_Task objective_.
Only the text of the entries below should be returned, exactly as given, without pictures.

Collected data entries
--- START ---
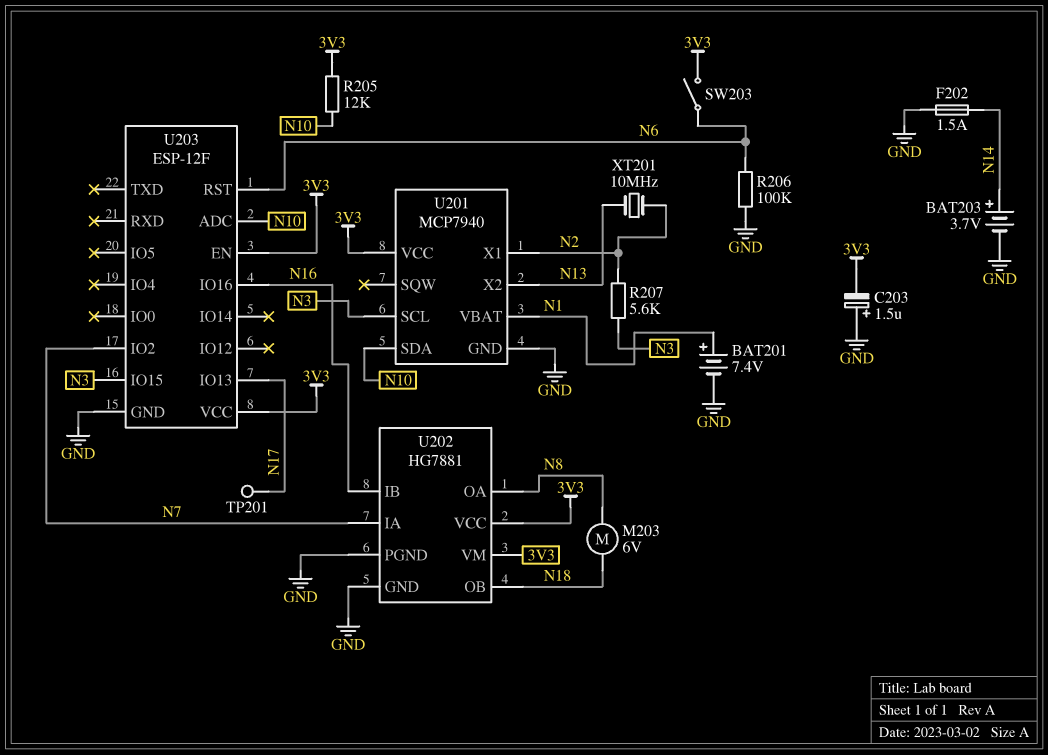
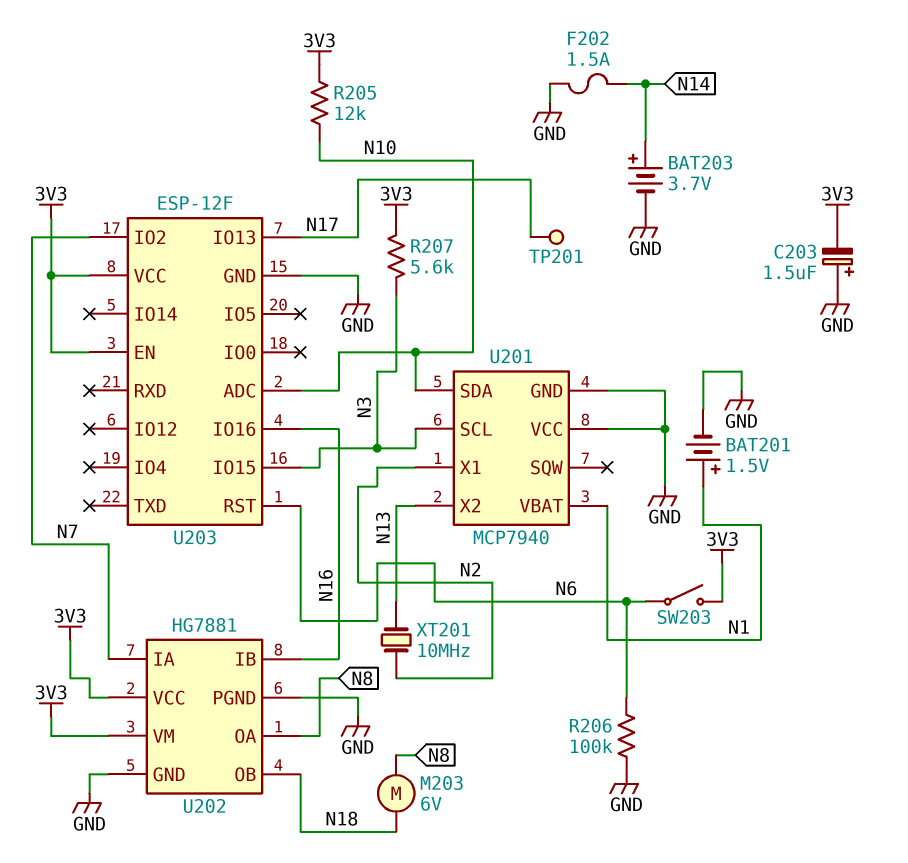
BAT201: 7.4V (plus N1, minus GND) -> 1.5V (plus N1, minus GND)
R207: 5.6k (N2, N3) -> 5.6k (3V3, N3)
U201 pin VCC: 3V3 -> GND

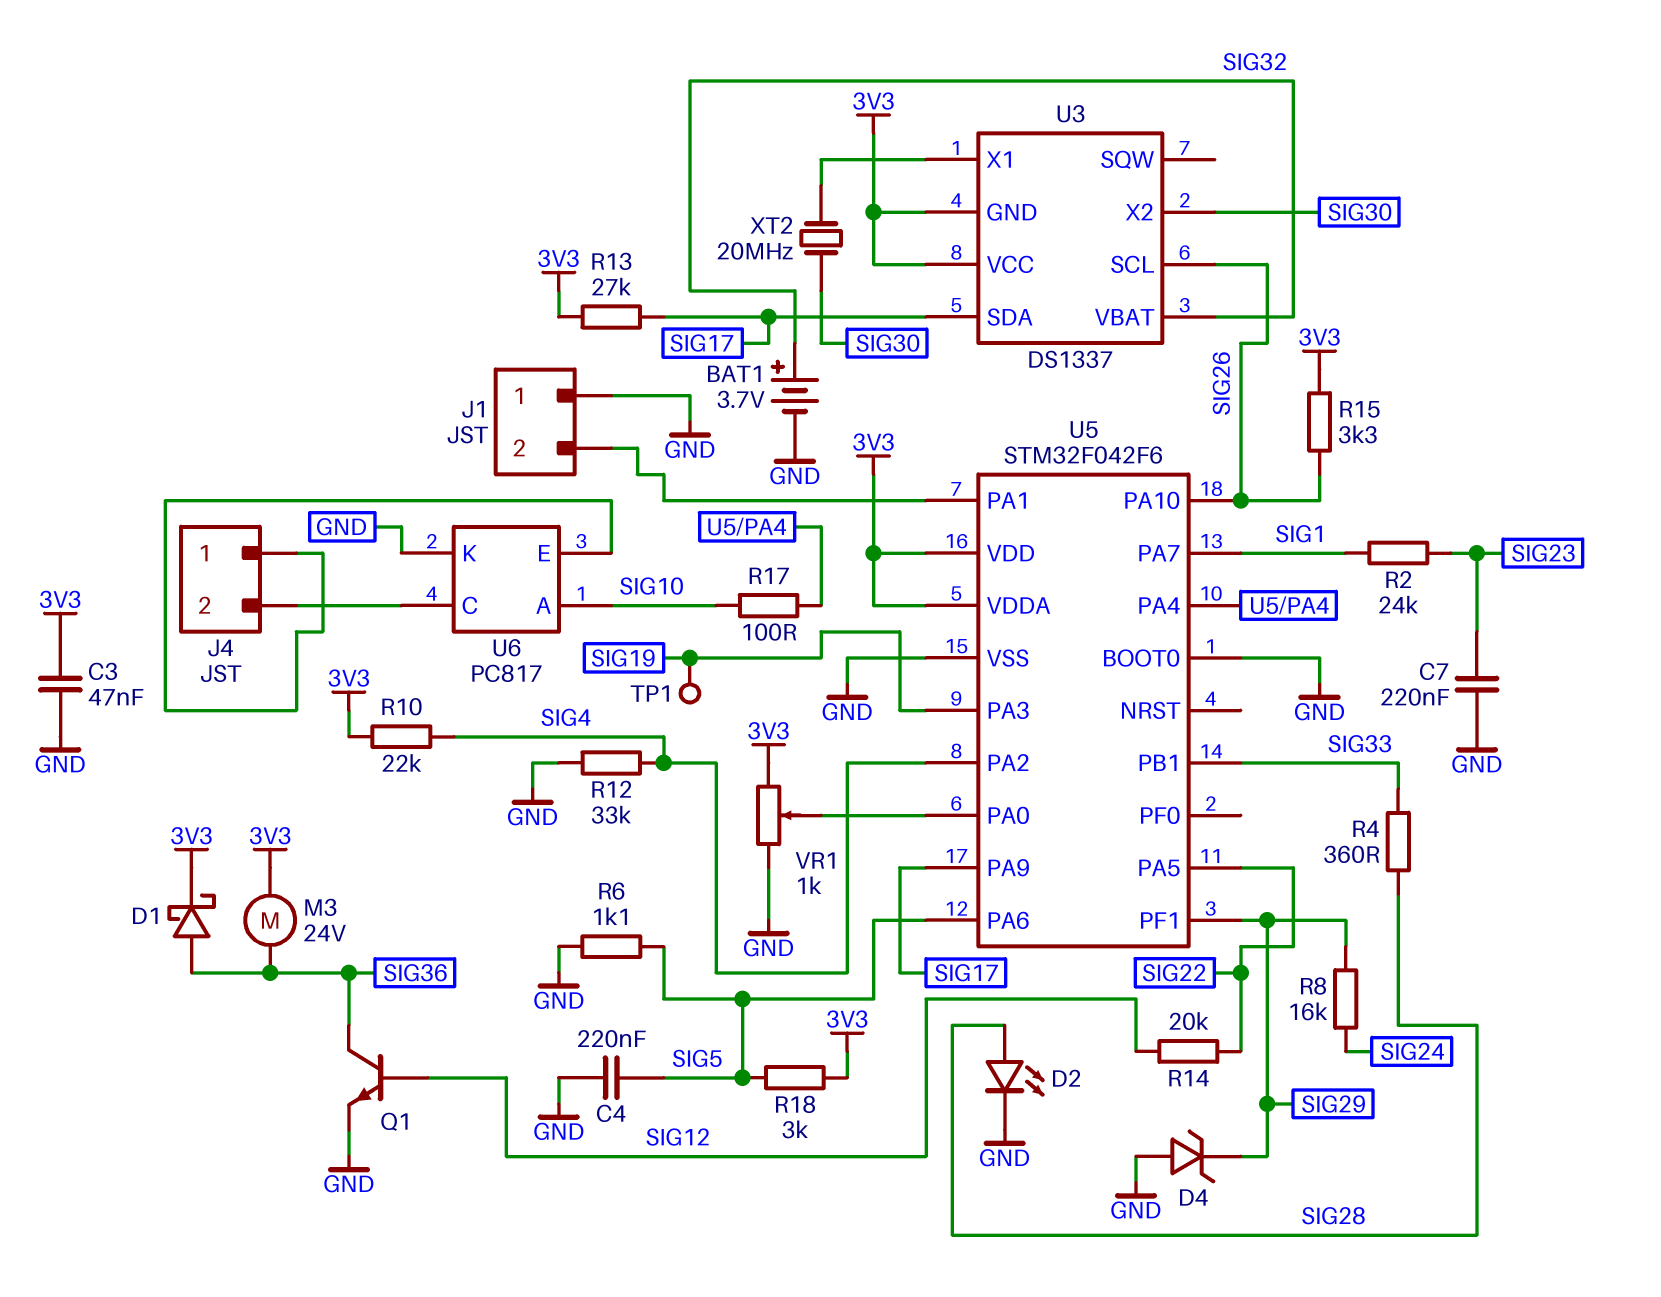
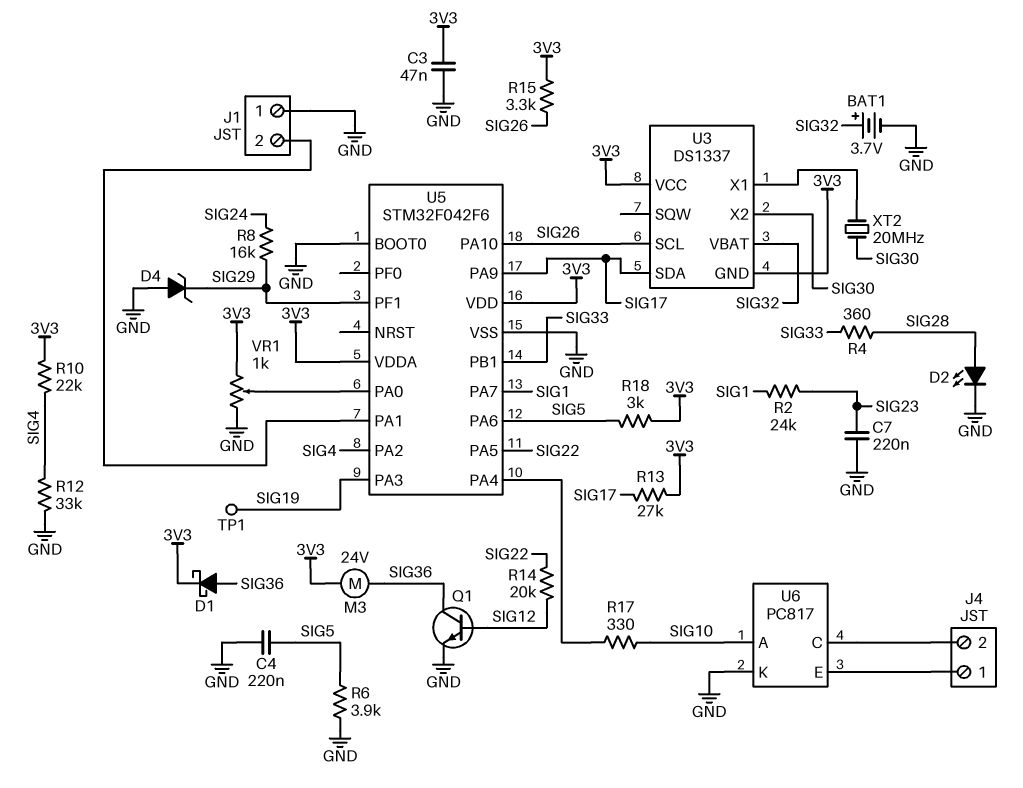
R6: 1.1k (GND, SIG5) -> 3.9k (GND, SIG5)
R17: 100 (SIG10, U5/PA4) -> 330 (SIG10, U5/PA4)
--- END ---
_Answer to this problem_.
BAT201: 7.4V (plus N1, minus GND) -> 1.5V (plus N1, minus GND)
R207: 5.6k (N2, N3) -> 5.6k (3V3, N3)
U201 pin VCC: 3V3 -> GND

R6: 1.1k (GND, SIG5) -> 3.9k (GND, SIG5)
R17: 100 (SIG10, U5/PA4) -> 330 (SIG10, U5/PA4)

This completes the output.